(Spatial grounding data)

>>>

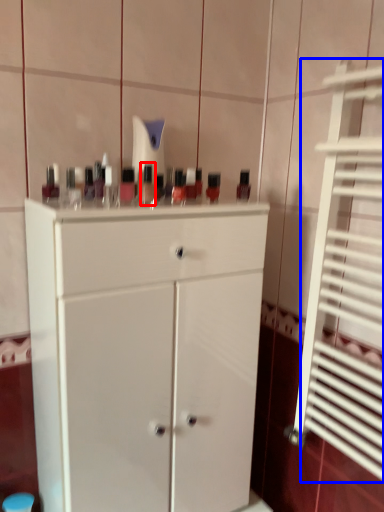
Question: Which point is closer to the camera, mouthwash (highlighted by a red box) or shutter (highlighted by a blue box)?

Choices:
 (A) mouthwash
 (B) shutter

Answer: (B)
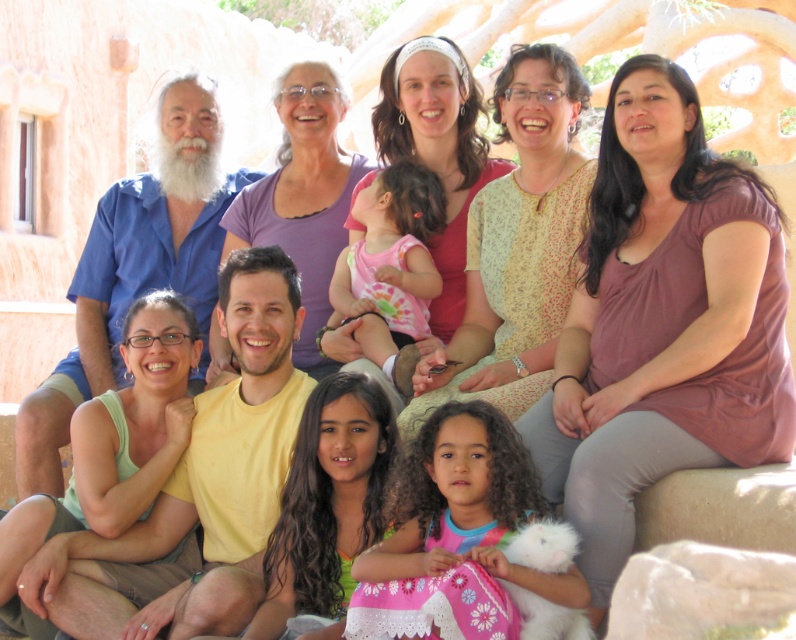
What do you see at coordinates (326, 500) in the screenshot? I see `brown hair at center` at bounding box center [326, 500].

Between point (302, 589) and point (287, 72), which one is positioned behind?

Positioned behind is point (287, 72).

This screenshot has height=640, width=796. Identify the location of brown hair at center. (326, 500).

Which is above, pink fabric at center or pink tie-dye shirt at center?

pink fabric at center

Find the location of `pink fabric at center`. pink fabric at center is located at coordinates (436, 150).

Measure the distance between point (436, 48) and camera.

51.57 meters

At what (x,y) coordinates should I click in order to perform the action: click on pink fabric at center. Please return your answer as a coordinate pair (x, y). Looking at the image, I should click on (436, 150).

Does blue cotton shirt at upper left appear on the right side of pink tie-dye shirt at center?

<<<
>>>

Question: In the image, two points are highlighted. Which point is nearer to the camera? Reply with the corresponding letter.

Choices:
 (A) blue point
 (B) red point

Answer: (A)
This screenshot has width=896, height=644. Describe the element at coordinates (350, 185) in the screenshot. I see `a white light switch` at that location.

<<<

Turn the lines of the material starting at the line that contains "Answer: (B)" and ending at the line that contains "Does blue cotton" into a Markdown table with the columns n and Line, numbering the rows and omitting blank lines. Leave out the pictures.

| n | Line |
|---|---|
| 1 | Answer: (B) |
| 2 | What do you see at coordinates (326, 500) in the screenshot? I see `brown hair at center` at bounding box center [326, 500]. |
| 3 | Between point (302, 589) and point (287, 72), which one is positioned behind? |
| 4 | Positioned behind is point (287, 72). |
| 5 | This screenshot has height=640, width=796. Identify the location of brown hair at center. (326, 500). |
| 6 | Which is above, pink fabric at center or pink tie-dye shirt at center? |
| 7 | pink fabric at center |
| 8 | Find the location of `pink fabric at center`. pink fabric at center is located at coordinates (436, 150). |
| 9 | Measure the distance between point (436, 48) and camera. |
| 10 | 51.57 meters |
| 11 | At what (x,y) coordinates should I click in order to perform the action: click on pink fabric at center. Please return your answer as a coordinate pair (x, y). Looking at the image, I should click on (436, 150). |
| 12 | Does blue cotton shirt at upper left appear on the right side of pink tie-dye shirt at center? |